Content starts
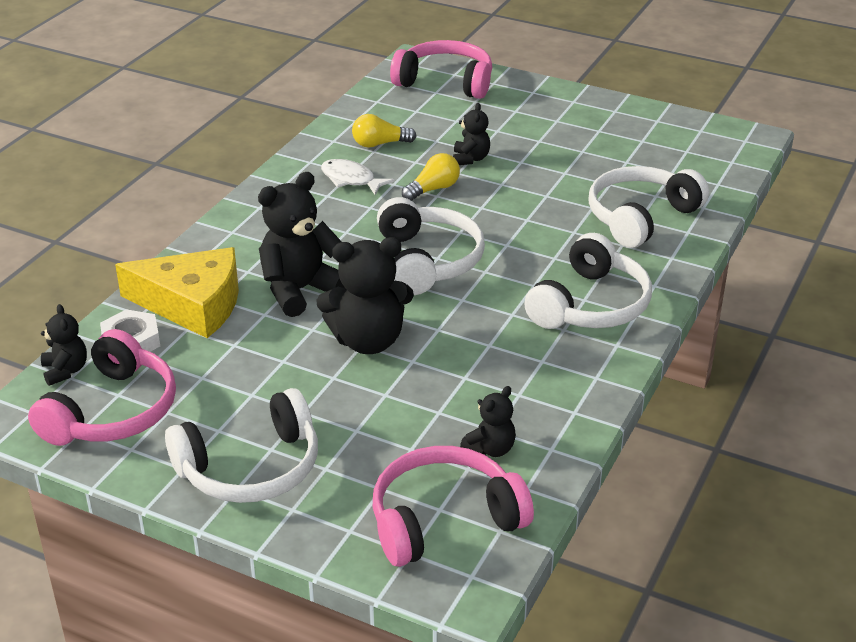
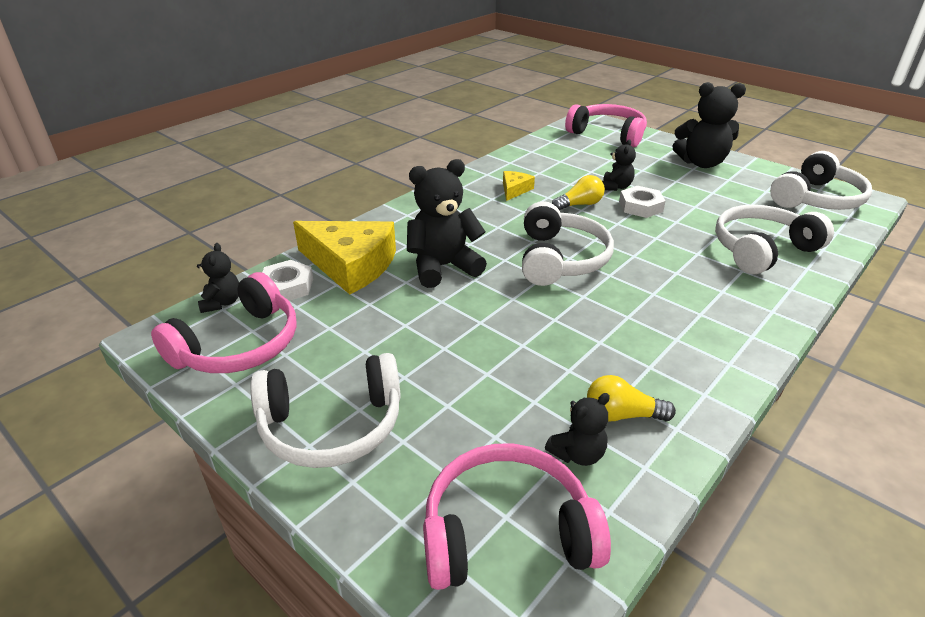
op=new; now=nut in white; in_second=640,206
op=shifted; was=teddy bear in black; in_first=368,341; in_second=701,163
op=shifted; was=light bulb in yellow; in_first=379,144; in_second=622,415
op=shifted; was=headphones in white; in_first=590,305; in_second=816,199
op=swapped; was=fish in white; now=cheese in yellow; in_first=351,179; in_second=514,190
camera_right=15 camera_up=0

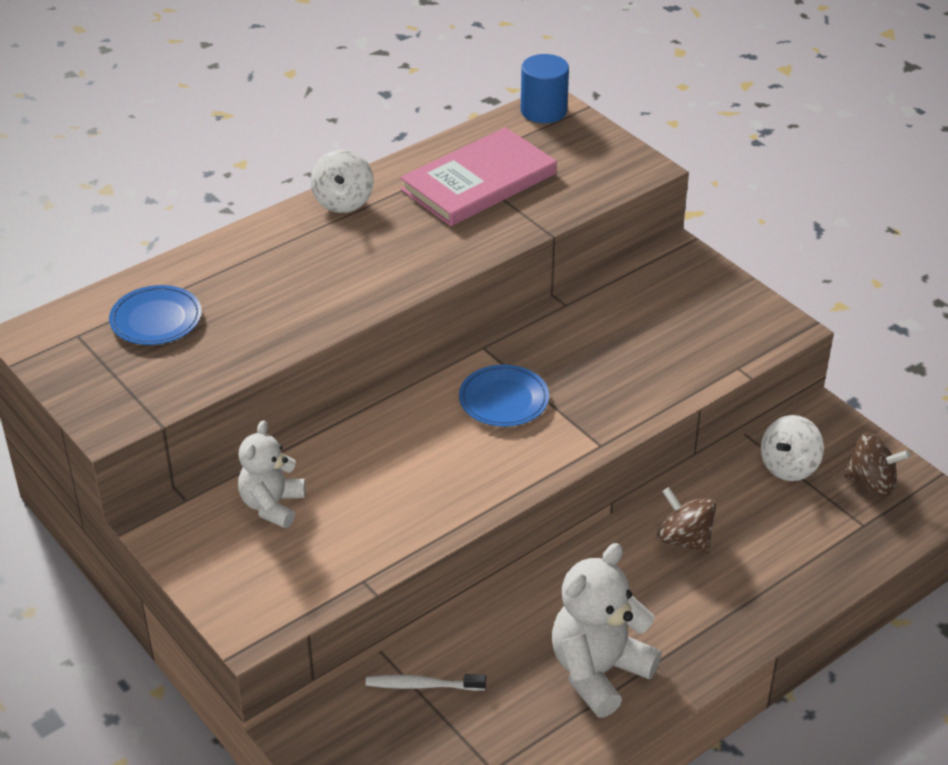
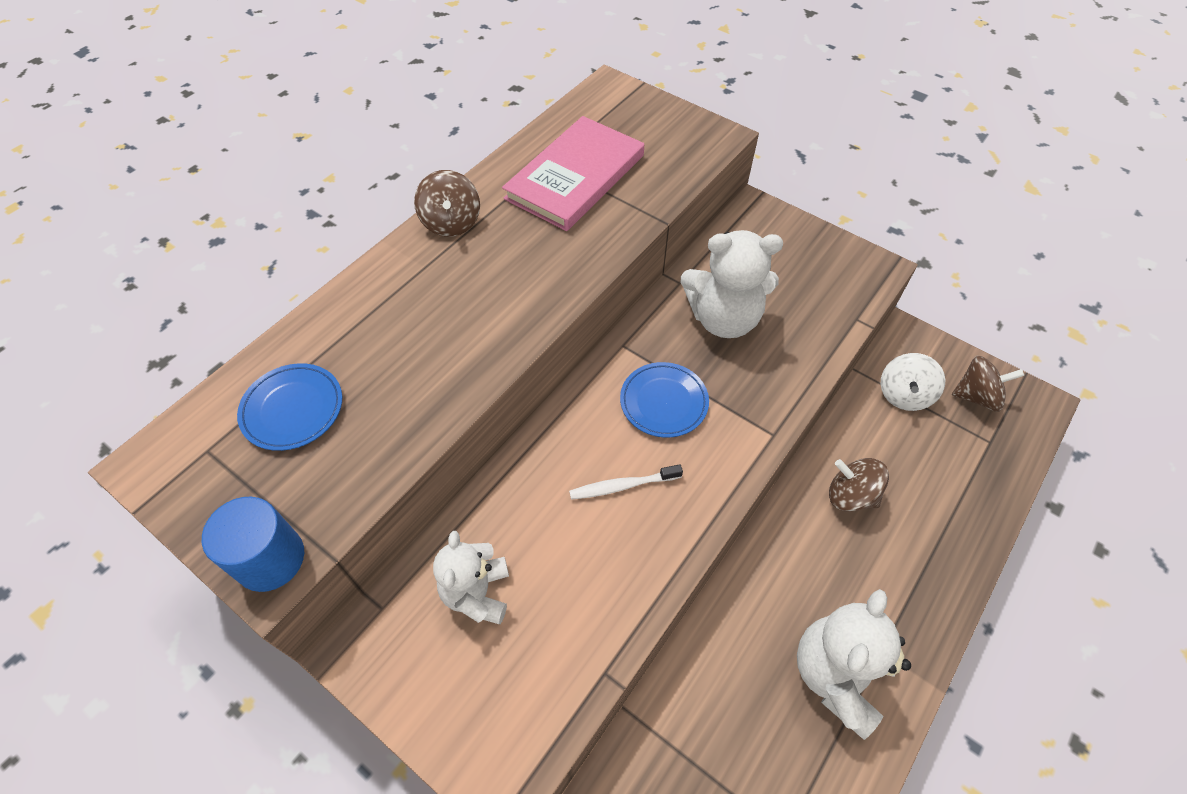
op=new; now=teddy bear in white; in_second=723,319
op=shifted; was=toothbrush in white; in_first=422,685; in_second=622,486
op=shifted; was=cylinder in blue; in_first=543,111; in_second=270,559
op=repainted; was=spinning top in white; now=spinning top in brown; in_first=343,201; in_second=451,222
camera_right=-15 camera_up=15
Content ends
- TASK STATEMENT:
Return, with no change at all, every line in the entries above from the line containing "op=shifted; was=teddy bear" through the line containing "op=shifted; was=headphones in".

- WRITTEN ANSWER:
op=shifted; was=teddy bear in black; in_first=368,341; in_second=701,163
op=shifted; was=light bulb in yellow; in_first=379,144; in_second=622,415
op=shifted; was=headphones in white; in_first=590,305; in_second=816,199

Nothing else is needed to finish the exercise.